(Scene image comparisons)
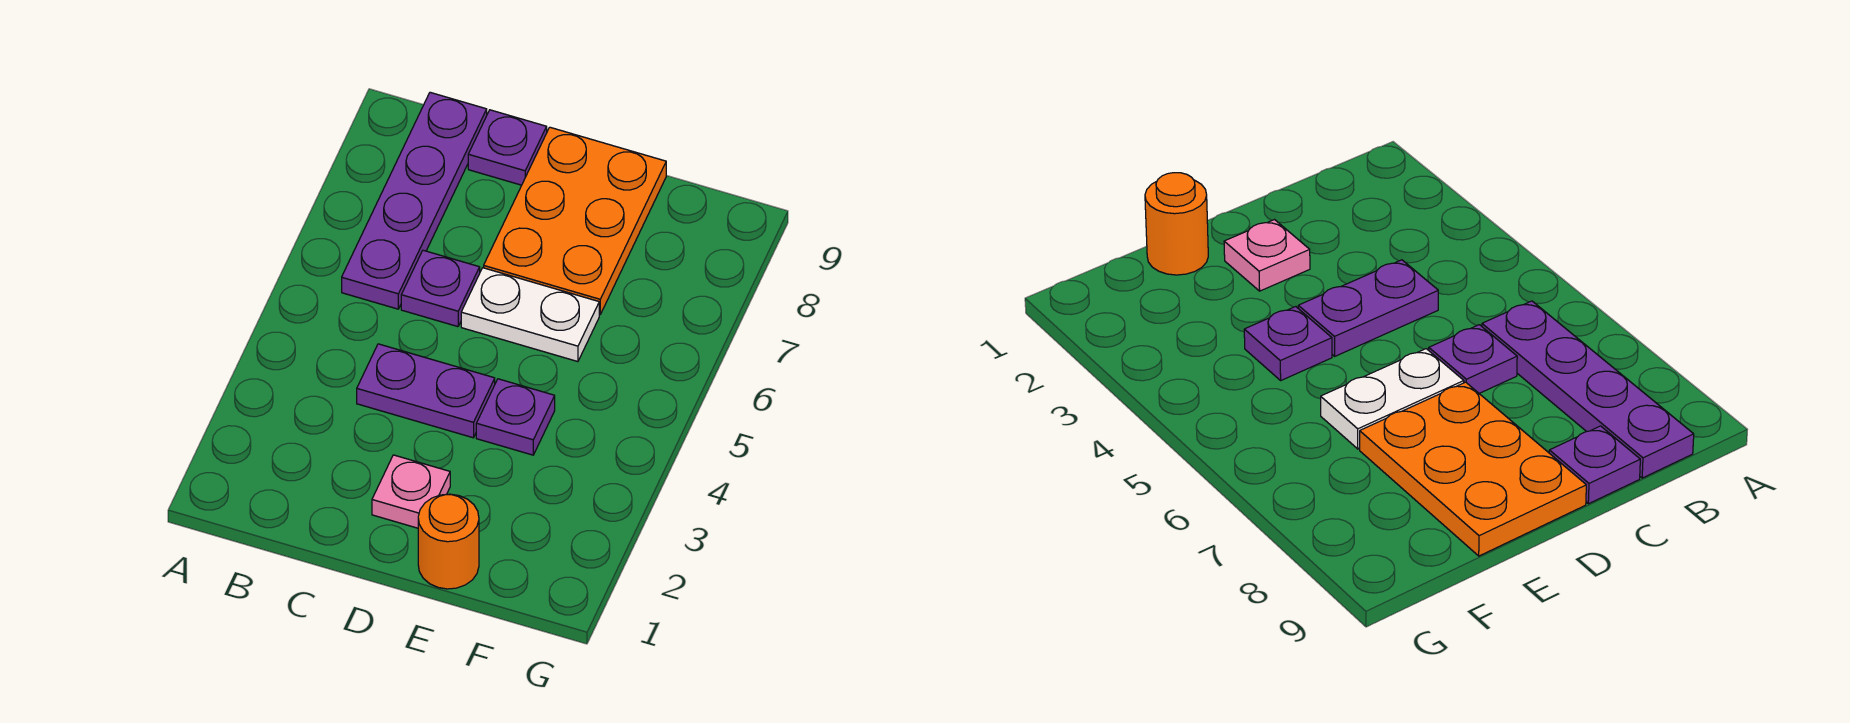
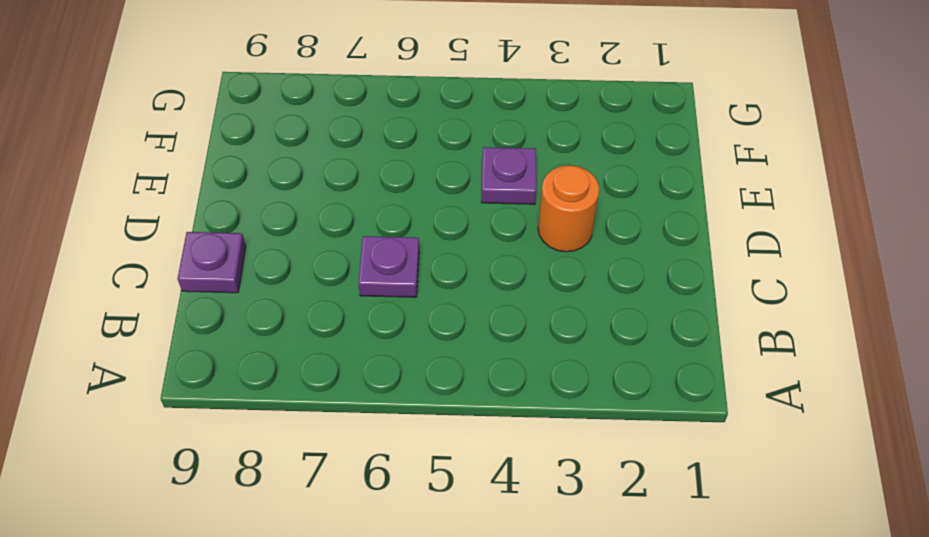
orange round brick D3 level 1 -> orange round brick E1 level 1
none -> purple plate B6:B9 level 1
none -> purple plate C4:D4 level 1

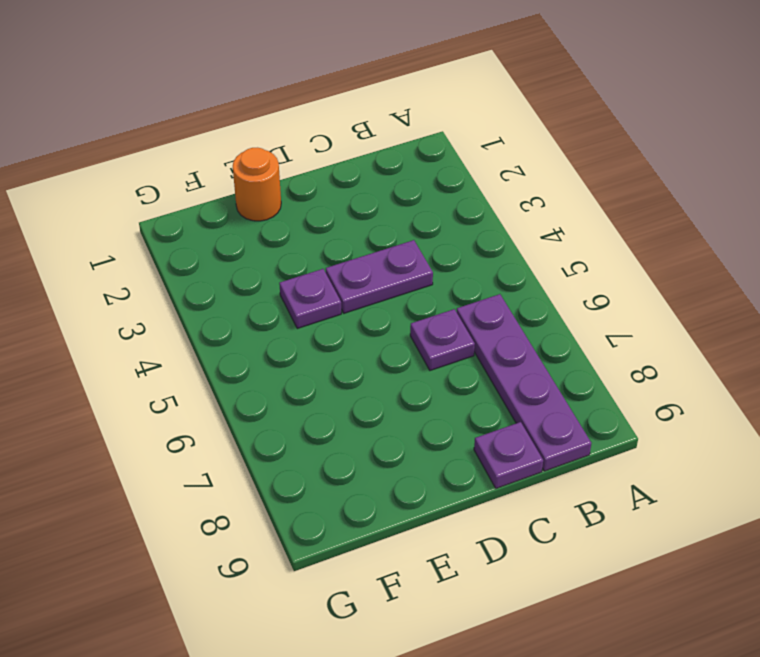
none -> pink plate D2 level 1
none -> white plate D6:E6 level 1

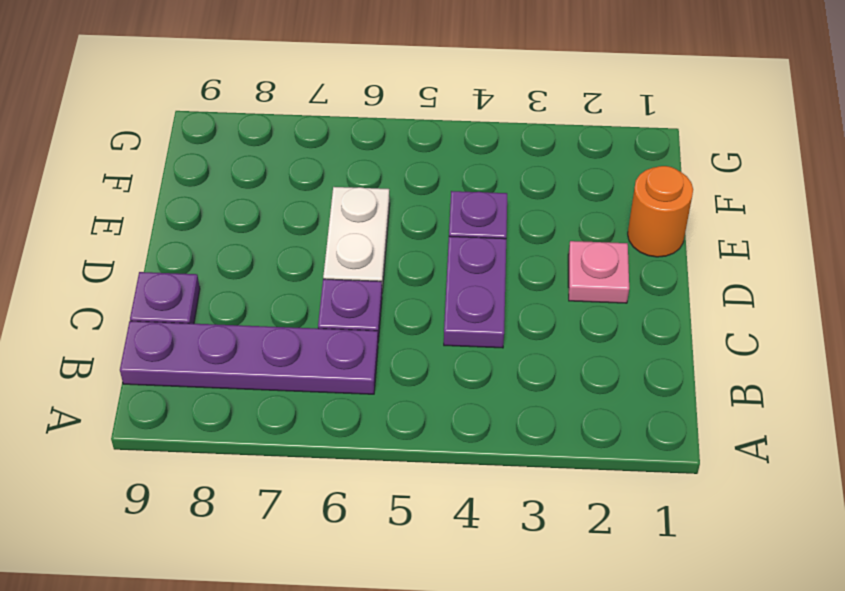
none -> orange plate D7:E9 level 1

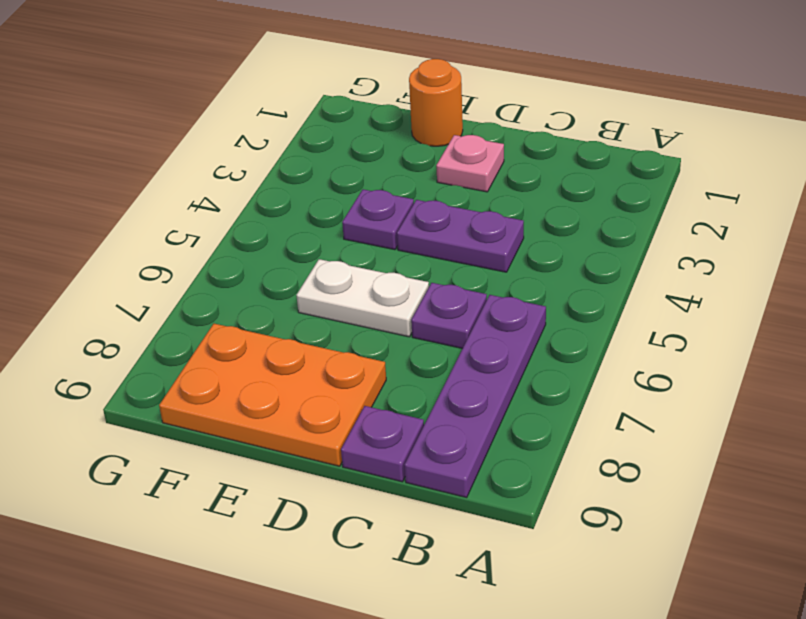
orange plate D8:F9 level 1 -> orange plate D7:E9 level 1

(Work to complete) Set down the entries exactly as they appear, with every picture left out.

(Task solution)
orange round brick D3 level 1 -> orange round brick E1 level 1
none -> purple plate B6:B9 level 1
none -> purple plate C4:D4 level 1

none -> pink plate D2 level 1
none -> white plate D6:E6 level 1

none -> orange plate D7:E9 level 1

orange plate D8:F9 level 1 -> orange plate D7:E9 level 1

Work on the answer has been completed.